[DATA PROVIDED]:
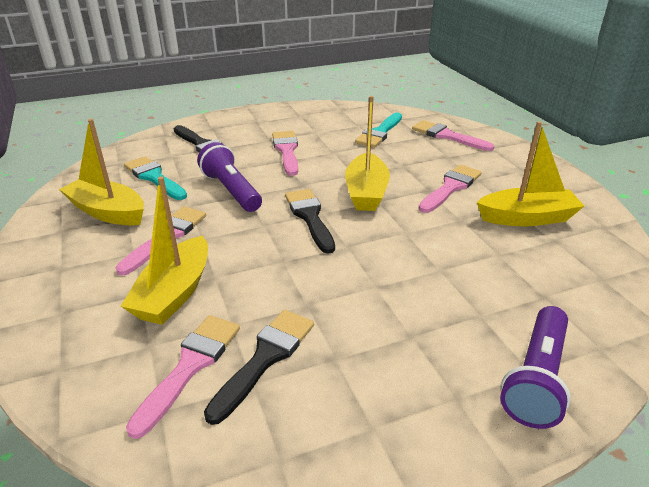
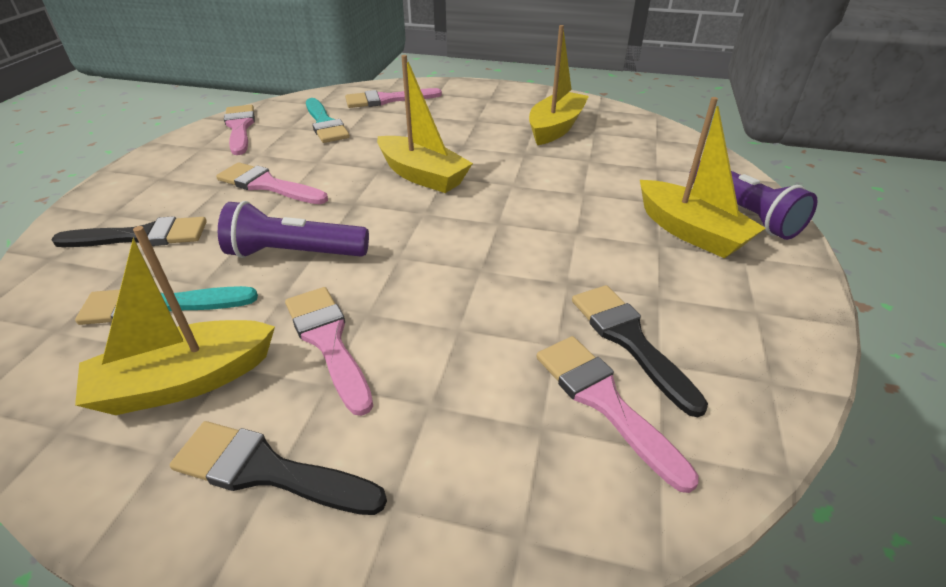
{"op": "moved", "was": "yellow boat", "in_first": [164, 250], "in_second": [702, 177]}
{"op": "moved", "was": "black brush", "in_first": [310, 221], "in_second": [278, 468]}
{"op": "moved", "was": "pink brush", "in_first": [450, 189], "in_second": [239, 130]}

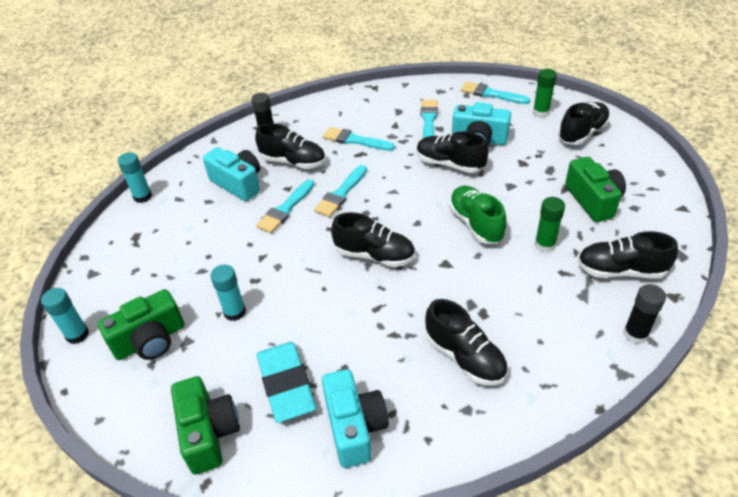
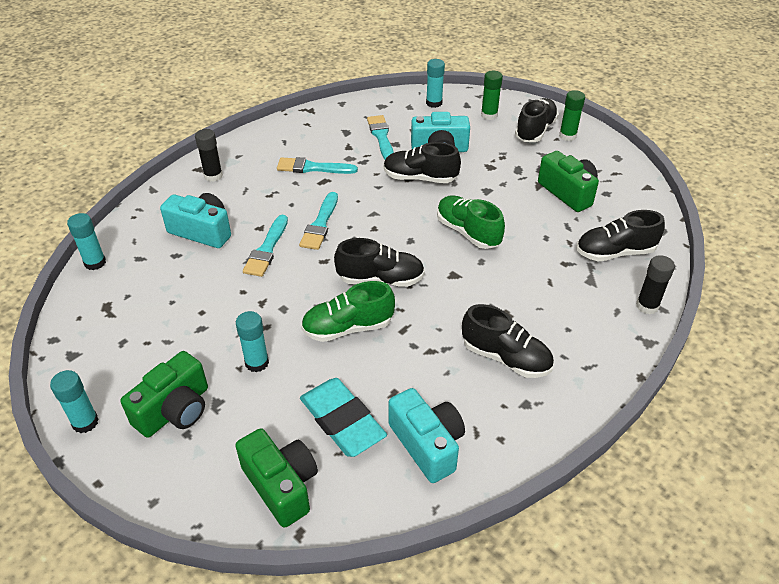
{"op": "removed", "was": "black shoe", "in_first": [290, 146]}
{"op": "replaced", "was": "turquoise brush", "now": "turquoise glue stick", "in_first": [495, 93], "in_second": [435, 83]}
{"op": "moved", "was": "green glue stick", "in_first": [550, 225], "in_second": [572, 115]}
{"op": "added", "now": "green shoe", "in_second": [348, 311]}

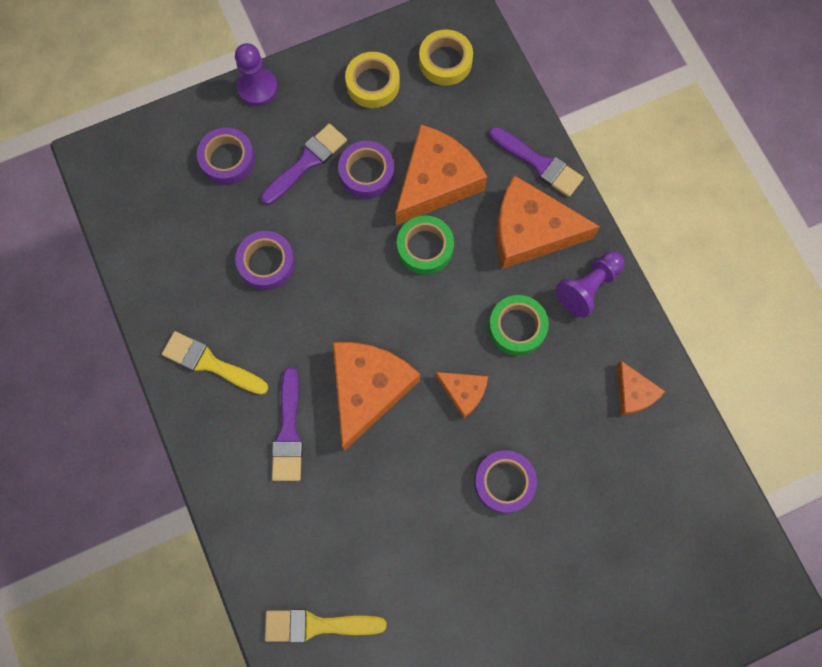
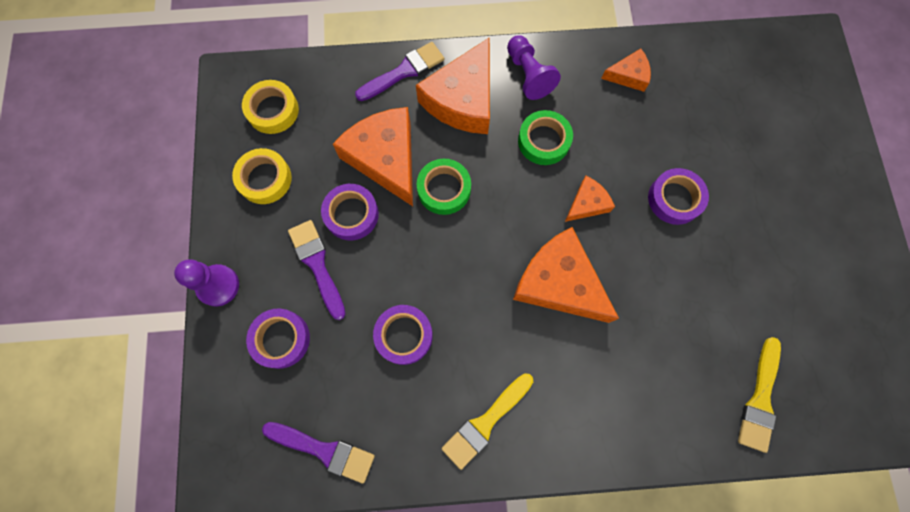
{"op": "moved", "was": "purple brush", "in_first": [287, 424], "in_second": [318, 453]}

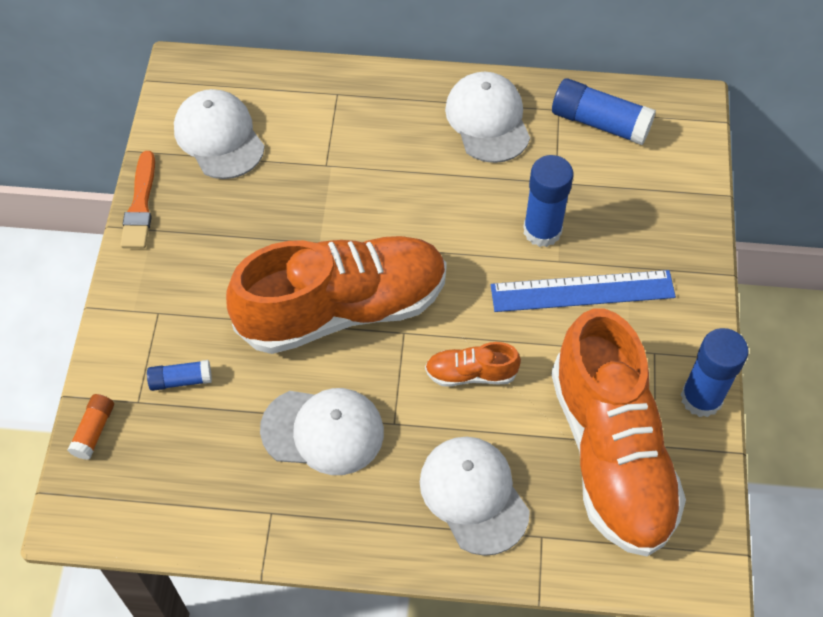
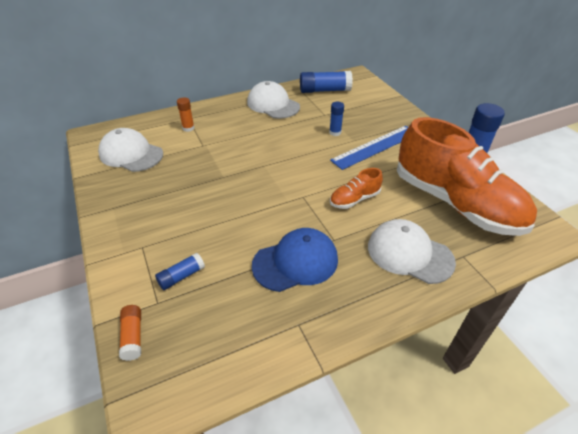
{"op": "removed", "was": "orange brush", "in_first": [138, 199]}
{"op": "removed", "was": "orange shoe", "in_first": [336, 295]}
{"op": "recoloured", "was": "white cap", "now": "blue cap", "in_first": [322, 431], "in_second": [295, 260]}
{"op": "resized", "was": "blue glue stick", "in_first": [548, 201], "in_second": [336, 119], "ratio": 0.56}
{"op": "added", "now": "orange glue stick", "in_second": [186, 114]}

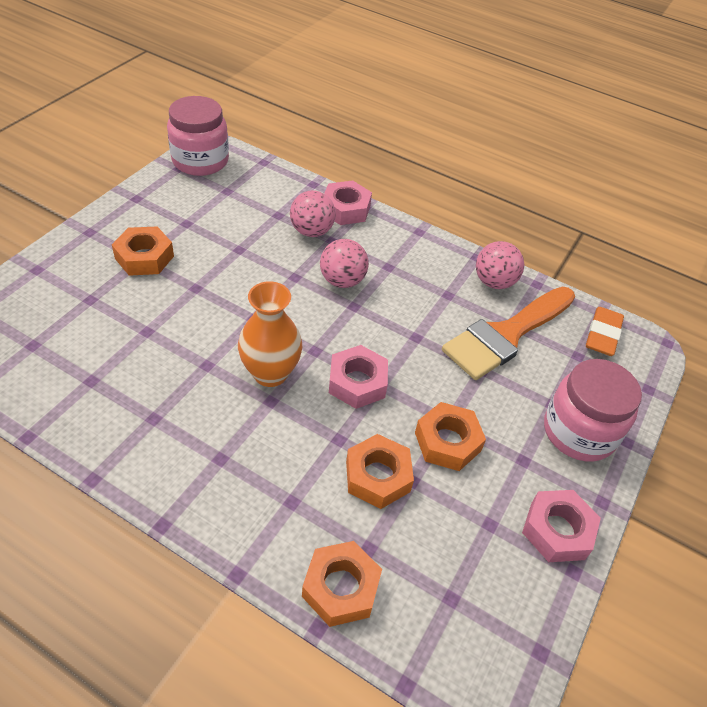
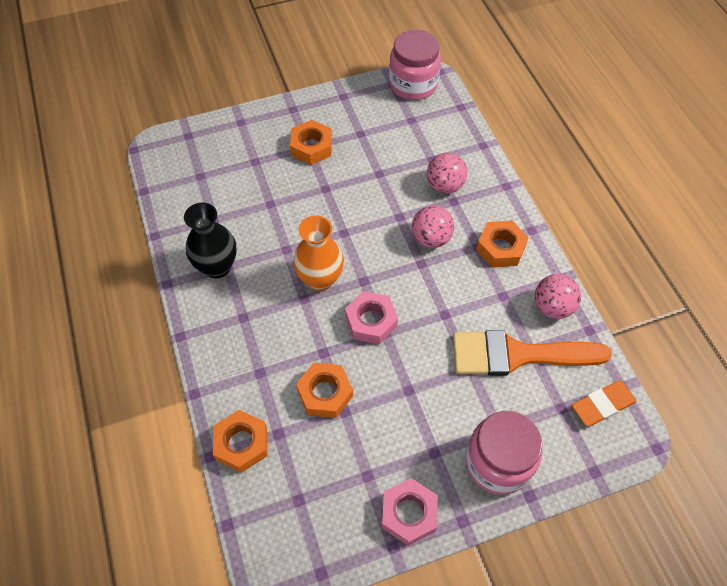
{"op": "removed", "was": "pink nut", "in_first": [348, 202]}
{"op": "moved", "was": "orange nut", "in_first": [450, 436], "in_second": [502, 244]}
{"op": "added", "now": "black vase", "in_second": [210, 240]}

[ACTION ITEM]:
Every record above should come back exactly, but without its pictures.

[ANSWER BOX]:
{"op": "moved", "was": "yellow boat", "in_first": [164, 250], "in_second": [702, 177]}
{"op": "moved", "was": "black brush", "in_first": [310, 221], "in_second": [278, 468]}
{"op": "moved", "was": "pink brush", "in_first": [450, 189], "in_second": [239, 130]}

{"op": "removed", "was": "black shoe", "in_first": [290, 146]}
{"op": "replaced", "was": "turquoise brush", "now": "turquoise glue stick", "in_first": [495, 93], "in_second": [435, 83]}
{"op": "moved", "was": "green glue stick", "in_first": [550, 225], "in_second": [572, 115]}
{"op": "added", "now": "green shoe", "in_second": [348, 311]}

{"op": "moved", "was": "purple brush", "in_first": [287, 424], "in_second": [318, 453]}

{"op": "removed", "was": "orange brush", "in_first": [138, 199]}
{"op": "removed", "was": "orange shoe", "in_first": [336, 295]}
{"op": "recoloured", "was": "white cap", "now": "blue cap", "in_first": [322, 431], "in_second": [295, 260]}
{"op": "resized", "was": "blue glue stick", "in_first": [548, 201], "in_second": [336, 119], "ratio": 0.56}
{"op": "added", "now": "orange glue stick", "in_second": [186, 114]}

{"op": "removed", "was": "pink nut", "in_first": [348, 202]}
{"op": "moved", "was": "orange nut", "in_first": [450, 436], "in_second": [502, 244]}
{"op": "added", "now": "black vase", "in_second": [210, 240]}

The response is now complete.